*** Opening Input material ***

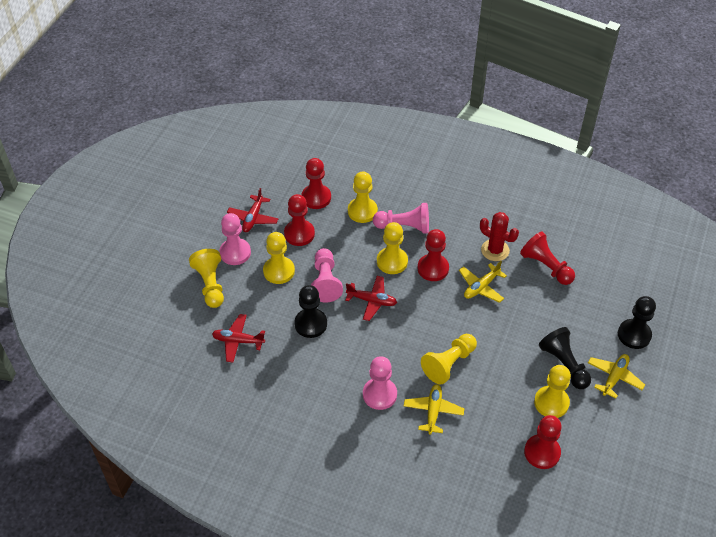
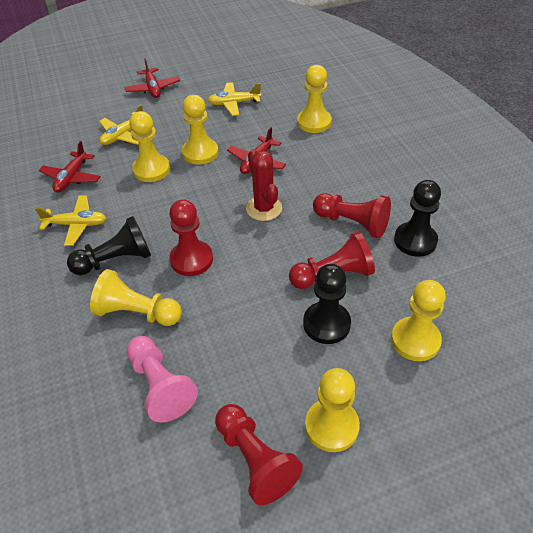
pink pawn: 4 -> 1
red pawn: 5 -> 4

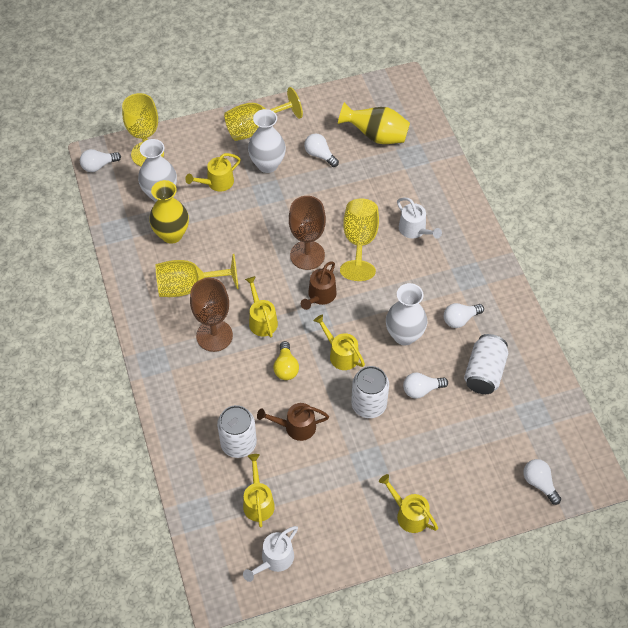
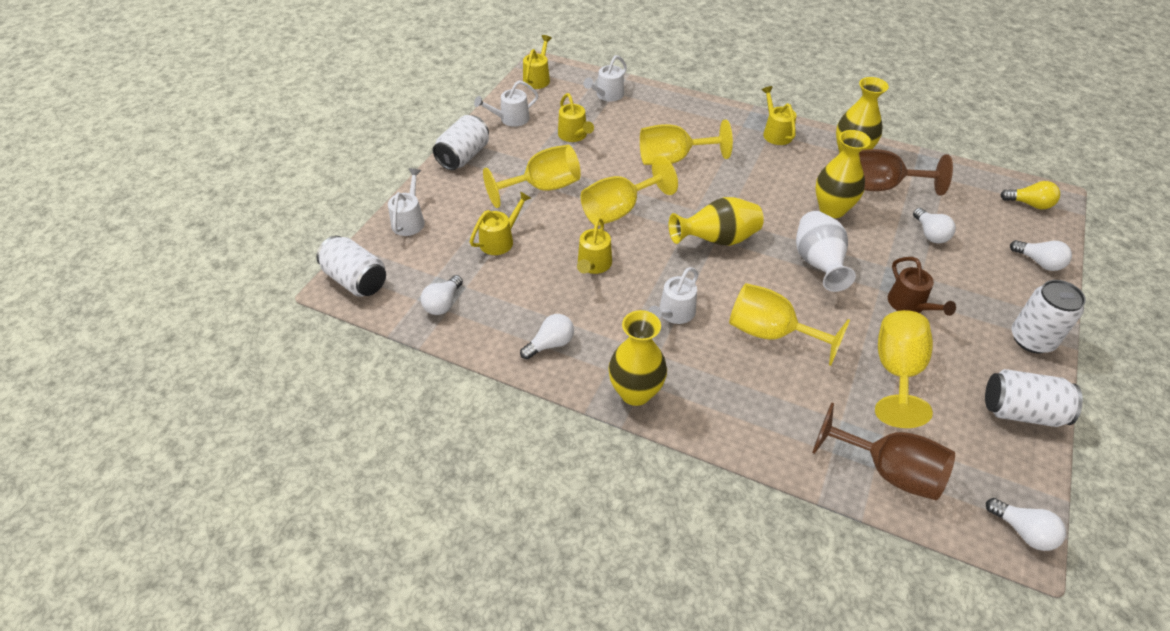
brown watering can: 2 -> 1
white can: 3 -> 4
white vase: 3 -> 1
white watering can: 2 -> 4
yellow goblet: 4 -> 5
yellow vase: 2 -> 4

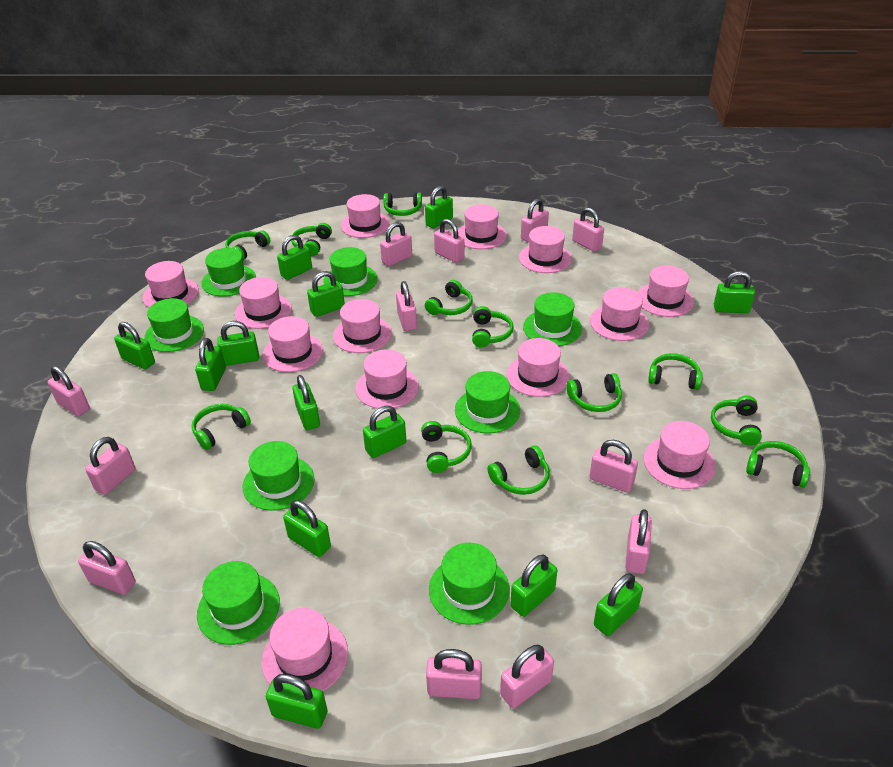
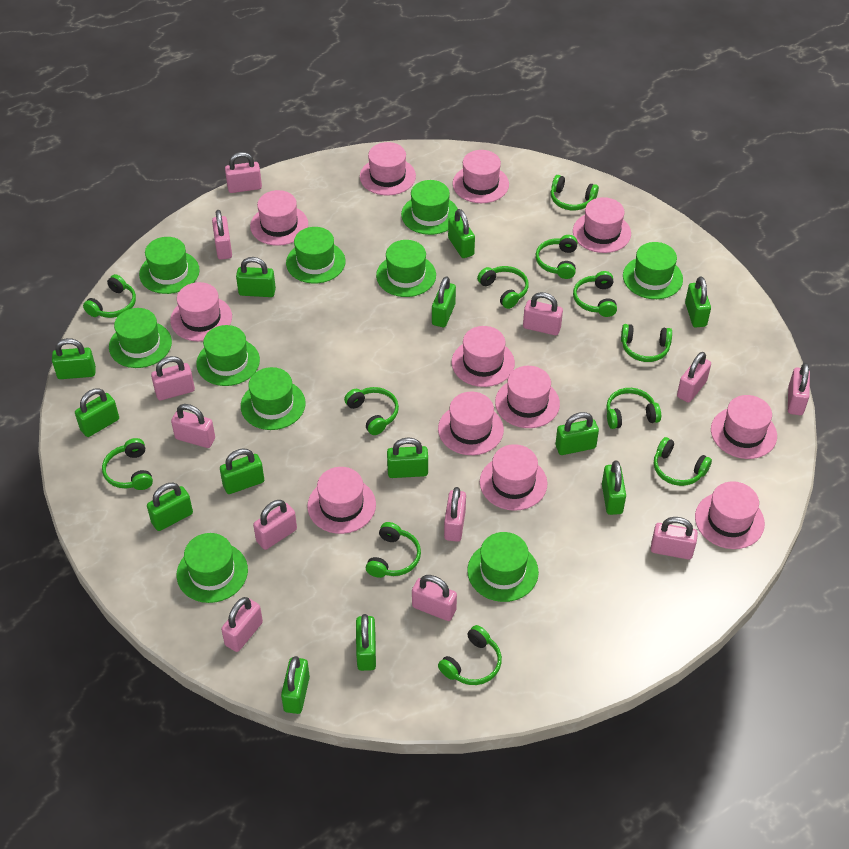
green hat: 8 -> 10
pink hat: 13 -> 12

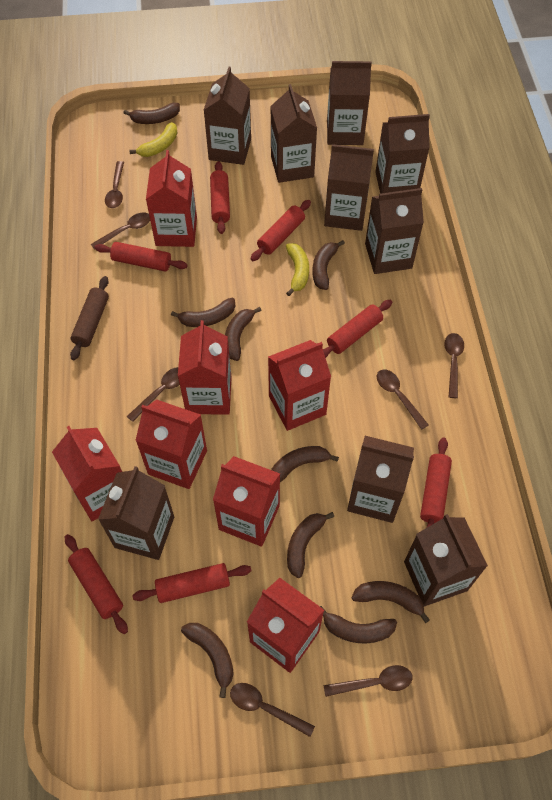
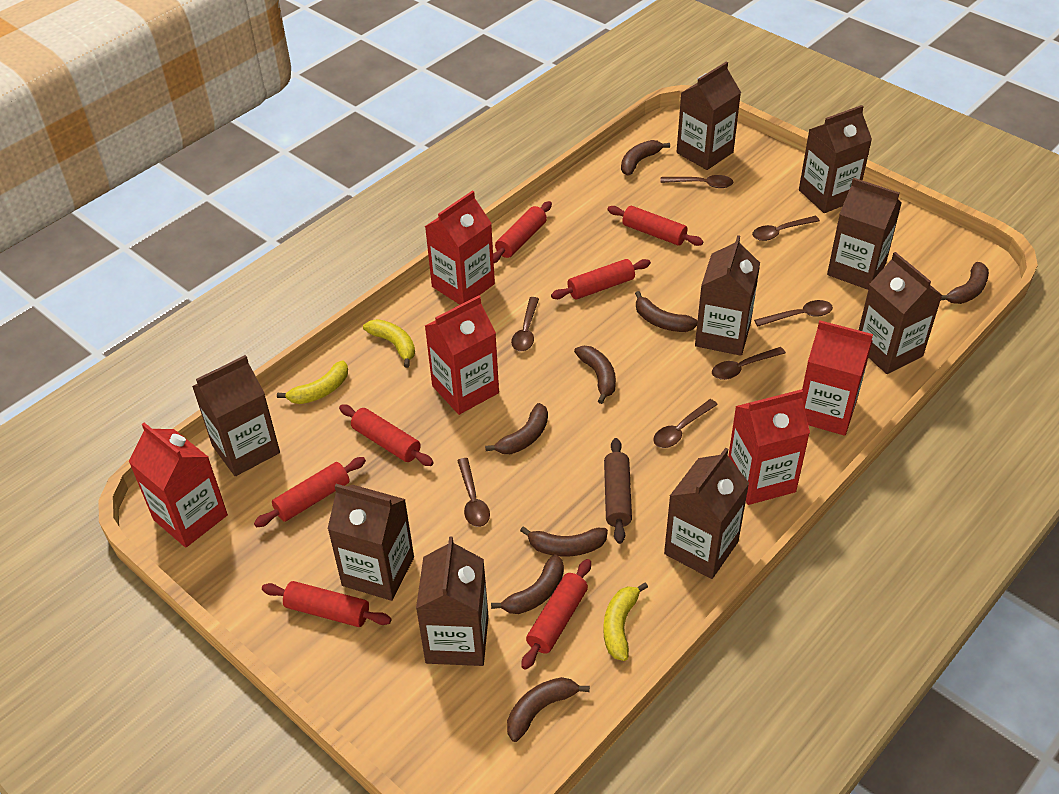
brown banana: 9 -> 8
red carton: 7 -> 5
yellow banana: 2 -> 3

*** Closing Input material ***
*** Opening Input material ***

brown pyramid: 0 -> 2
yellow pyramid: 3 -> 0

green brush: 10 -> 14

*** Closing Input material ***

Your objective: Would you transcribe the lines above exactly, going from the line bearing "white can: 3 -> 4" through the line bearing "yellow banana: 2 -> 3", and drop the pictures from the copy?

Result of this exercise:
white can: 3 -> 4
white vase: 3 -> 1
white watering can: 2 -> 4
yellow goblet: 4 -> 5
yellow vase: 2 -> 4

green hat: 8 -> 10
pink hat: 13 -> 12

brown banana: 9 -> 8
red carton: 7 -> 5
yellow banana: 2 -> 3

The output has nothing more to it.